## Begin Dataset content

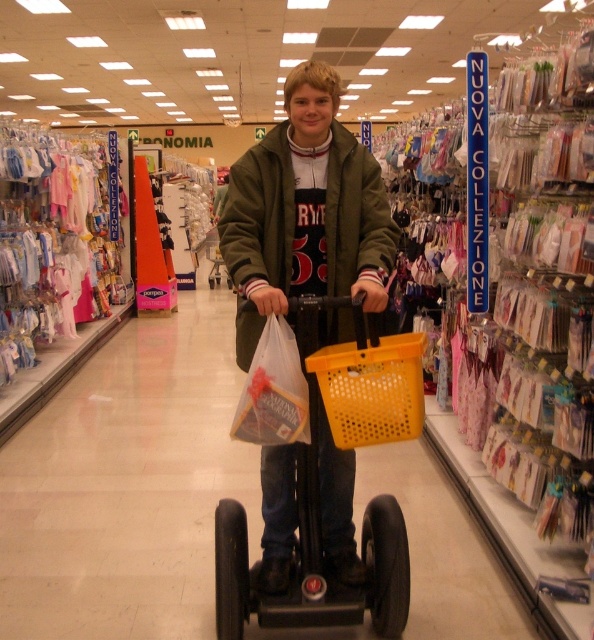
You are a customer in the store and want to place your yellow plastic basket at center onto the yellow plastic scooter at center. Based on their sizes, will the basket fit on the scooter?

The yellow plastic scooter at center has a larger size compared to yellow plastic basket at center, so the basket will fit on the scooter.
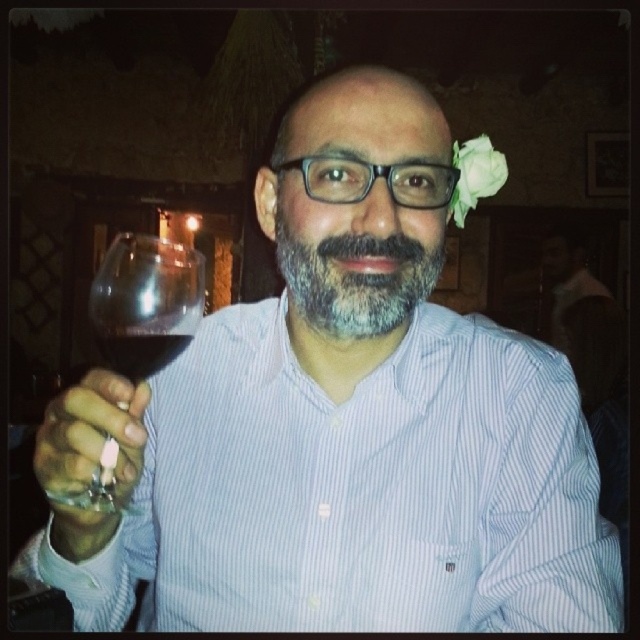
Question: Which point is closer to the camera?

Choices:
 (A) (474, 205)
 (B) (118, 368)

Answer: (B)

Question: In this image, where is gray matte beard at center located relative to matte glass wine glass at lower left?

Choices:
 (A) left
 (B) right

Answer: (B)

Question: Which object is the farthest from the transparent glass at upper left?

Choices:
 (A) white paper flower at upper right
 (B) matte glass wine glass at lower left

Answer: (A)

Question: Does transparent glass at upper left appear on the right side of white paper flower at upper right?

Choices:
 (A) yes
 (B) no

Answer: (B)

Question: Can you confirm if white paper flower at upper right is positioned to the left of dark red glass at center?

Choices:
 (A) no
 (B) yes

Answer: (A)

Question: Which object appears closest to the camera in this image?

Choices:
 (A) gray matte beard at center
 (B) transparent glass at upper left
 (C) matte glass wine glass at lower left

Answer: (C)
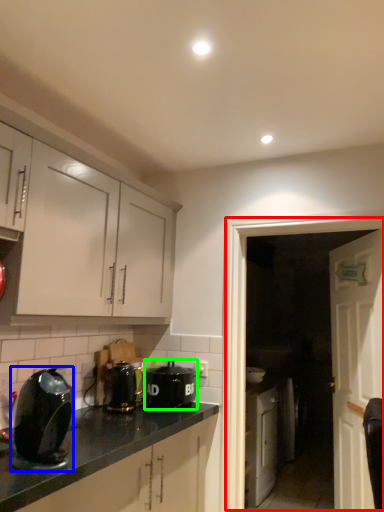
Question: Based on their relative distances, which object is nearer to glass door (highlighted by a red box)? Choose from kitchen appliance (highlighted by a blue box) and kitchen appliance (highlighted by a green box).

Choices:
 (A) kitchen appliance
 (B) kitchen appliance

Answer: (B)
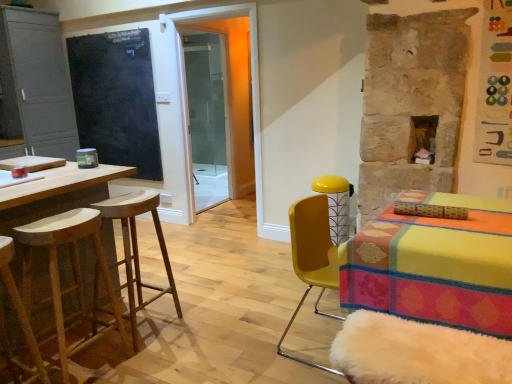
Where is `matte gray cabinet at left`? This screenshot has height=384, width=512. matte gray cabinet at left is located at coordinates (36, 83).

The height and width of the screenshot is (384, 512). What do you see at coordinates (73, 276) in the screenshot? I see `natural wood stool at left, the second stool from the back` at bounding box center [73, 276].

This screenshot has width=512, height=384. What do you see at coordinates (208, 117) in the screenshot?
I see `transparent glass shower door at center` at bounding box center [208, 117].

Find the location of a particular element. The height and width of the screenshot is (384, 512). wooden stool at left, which is counted as the third stool, starting from the back is located at coordinates (19, 322).

At what (x,y) coordinates should I click in order to perform the action: click on black chalkboard at left. Please return your answer as a coordinate pair (x, y). The width and height of the screenshot is (512, 384). Looking at the image, I should click on (116, 99).

The image size is (512, 384). What do you see at coordinates (313, 257) in the screenshot?
I see `yellow matte chair at right` at bounding box center [313, 257].

The height and width of the screenshot is (384, 512). I want to click on matte gray cabinet at left, so click(x=36, y=83).

Based on the photo, is black chalkboard at left aimed at wooden stool at left, which is the first stool from front to back?

No, black chalkboard at left is not turned towards wooden stool at left, which is the first stool from front to back.

From the picture: Between black chalkboard at left and wooden stool at left, which is the first stool from front to back, which one has larger width?

With larger width is wooden stool at left, which is the first stool from front to back.

Based on the photo, from the image's perspective, which one is positioned higher, black chalkboard at left or wooden stool at left, which is counted as the third stool, starting from the back?

From the image's view, black chalkboard at left is above.

Does wooden stool at left, which is the first stool from front to back, touch black chalkboard at left?

No, wooden stool at left, which is the first stool from front to back, is not touching black chalkboard at left.

Considering the positions of objects wooden stool at left, which is counted as the third stool, starting from the back, and black chalkboard at left in the image provided, who is more to the left, wooden stool at left, which is counted as the third stool, starting from the back, or black chalkboard at left?

black chalkboard at left is more to the left.

Between wooden stool at left, which is the first stool from front to back, and black chalkboard at left, which one is positioned in front?

wooden stool at left, which is the first stool from front to back, is in front.

Does point (9, 366) appear closer or farther from the camera than point (113, 140)?

Point (9, 366).

Is natural wood stool at left, the second stool from the back, positioned far away from yellow matte chair at right?

Yes, natural wood stool at left, the second stool from the back, is far from yellow matte chair at right.

Find the location of a particular element. This screenshot has height=384, width=512. chair located behind the natural wood stool at left, the second stool viewed from the front is located at coordinates (313, 257).

Who is more distant, natural wood stool at left, the second stool from the back, or yellow matte chair at right?

Positioned behind is yellow matte chair at right.

Is transparent glass shower door at center aimed at matte gray cabinet at left?

No, transparent glass shower door at center is not oriented towards matte gray cabinet at left.

From a real-world perspective, is transparent glass shower door at center positioned above or below matte gray cabinet at left?

Answer: From a real-world perspective, transparent glass shower door at center is physically below matte gray cabinet at left.

Locate an element on the screen. The width and height of the screenshot is (512, 384). screen door below the matte gray cabinet at left (from a real-world perspective) is located at coordinates click(208, 117).

Who is shorter, transparent glass shower door at center or matte gray cabinet at left?

With less height is matte gray cabinet at left.

Which is more to the left, wooden bar stool at left, placed as the 3th stool when sorted from front to back, or transparent glass shower door at center?

wooden bar stool at left, placed as the 3th stool when sorted from front to back.

Where is `screen door on the right of wooden bar stool at left, arranged as the 1th stool when viewed from the back`? screen door on the right of wooden bar stool at left, arranged as the 1th stool when viewed from the back is located at coordinates (208, 117).

From the image's perspective, is wooden bar stool at left, arranged as the 1th stool when viewed from the back, above transparent glass shower door at center?

No.

From the image's perspective, is black chalkboard at left above transparent glass shower door at center?

Yes, from the image's perspective, black chalkboard at left is above transparent glass shower door at center.

The height and width of the screenshot is (384, 512). Identify the location of bulletin board in front of the transparent glass shower door at center. (116, 99).

Can you tell me how much black chalkboard at left and transparent glass shower door at center differ in facing direction?

The angle between the facing direction of black chalkboard at left and the facing direction of transparent glass shower door at center is 89.3 degrees.

Is wooden bar stool at left, placed as the 3th stool when sorted from front to back, shorter than black chalkboard at left?

Correct, wooden bar stool at left, placed as the 3th stool when sorted from front to back, is not as tall as black chalkboard at left.

Are wooden bar stool at left, placed as the 3th stool when sorted from front to back, and black chalkboard at left located far from each other?

Yes, wooden bar stool at left, placed as the 3th stool when sorted from front to back, and black chalkboard at left are located far from each other.

What's the angular difference between wooden bar stool at left, arranged as the 1th stool when viewed from the back, and black chalkboard at left's facing directions?

The angle between the facing direction of wooden bar stool at left, arranged as the 1th stool when viewed from the back, and the facing direction of black chalkboard at left is 89.4 degrees.

Is wooden bar stool at left, placed as the 3th stool when sorted from front to back, aimed at black chalkboard at left?

No, wooden bar stool at left, placed as the 3th stool when sorted from front to back, is not facing towards black chalkboard at left.

At what (x,y) coordinates should I click in order to perform the action: click on the 3rd stool in front when counting from the black chalkboard at left. Please return your answer as a coordinate pair (x, y). Looking at the image, I should click on 19,322.

Find the location of a particular element. bulletin board above the wooden stool at left, which is the first stool from front to back (from a real-world perspective) is located at coordinates pyautogui.click(x=116, y=99).

Looking at the image, which one is located further to transparent glass shower door at center, black chalkboard at left or natural wood stool at left, the second stool viewed from the front?

Among the two, natural wood stool at left, the second stool viewed from the front, is located further to transparent glass shower door at center.

Based on their spatial positions, is natural wood stool at left, the second stool viewed from the front, or matte gray cabinet at left further from wooden bar stool at left, placed as the 3th stool when sorted from front to back?

matte gray cabinet at left is further to wooden bar stool at left, placed as the 3th stool when sorted from front to back.

From the image, which object appears to be nearer to transparent glass shower door at center, black chalkboard at left or wooden bar stool at left, arranged as the 1th stool when viewed from the back?

Among the two, black chalkboard at left is located nearer to transparent glass shower door at center.

From the picture: Looking at the image, which one is located closer to yellow matte chair at right, wooden bar stool at left, arranged as the 1th stool when viewed from the back, or transparent glass shower door at center?

Based on the image, wooden bar stool at left, arranged as the 1th stool when viewed from the back, appears to be nearer to yellow matte chair at right.

From the image, which object appears to be farther from wooden bar stool at left, placed as the 3th stool when sorted from front to back, matte gray cabinet at left or transparent glass shower door at center?

transparent glass shower door at center.

Consider the image. When comparing their distances from wooden bar stool at left, placed as the 3th stool when sorted from front to back, does wooden stool at left, which is the first stool from front to back, or natural wood stool at left, the second stool from the back, seem closer?

natural wood stool at left, the second stool from the back.

Based on their spatial positions, is wooden bar stool at left, arranged as the 1th stool when viewed from the back, or black chalkboard at left closer to natural wood stool at left, the second stool from the back?

The object closer to natural wood stool at left, the second stool from the back, is wooden bar stool at left, arranged as the 1th stool when viewed from the back.

Looking at the image, which one is located closer to wooden bar stool at left, arranged as the 1th stool when viewed from the back, yellow matte chair at right or wooden stool at left, which is counted as the third stool, starting from the back?

wooden stool at left, which is counted as the third stool, starting from the back.

Identify the location of bulletin board located between wooden bar stool at left, placed as the 3th stool when sorted from front to back, and transparent glass shower door at center in the depth direction. Image resolution: width=512 pixels, height=384 pixels. (116, 99).

The image size is (512, 384). Identify the location of chair between wooden stool at left, which is counted as the third stool, starting from the back, and transparent glass shower door at center in the front-back direction. (313, 257).

Find the location of a particular element. This screenshot has width=512, height=384. chair between wooden stool at left, which is counted as the third stool, starting from the back, and black chalkboard at left in the front-back direction is located at coordinates (313, 257).

Identify the location of cabinetry between wooden bar stool at left, placed as the 3th stool when sorted from front to back, and transparent glass shower door at center, along the z-axis. The width and height of the screenshot is (512, 384). (36, 83).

## End Dataset content

Set task - Copy out the data exactly, starting at the line containing "With larger width" and ending at the line containing "No, wooden stool", with both of those lines included.

Finished task -
With larger width is wooden stool at left, which is the first stool from front to back.

Based on the photo, from the image's perspective, which one is positioned higher, black chalkboard at left or wooden stool at left, which is counted as the third stool, starting from the back?

From the image's view, black chalkboard at left is above.

Does wooden stool at left, which is the first stool from front to back, touch black chalkboard at left?

No, wooden stool at left, which is the first stool from front to back, is not touching black chalkboard at left.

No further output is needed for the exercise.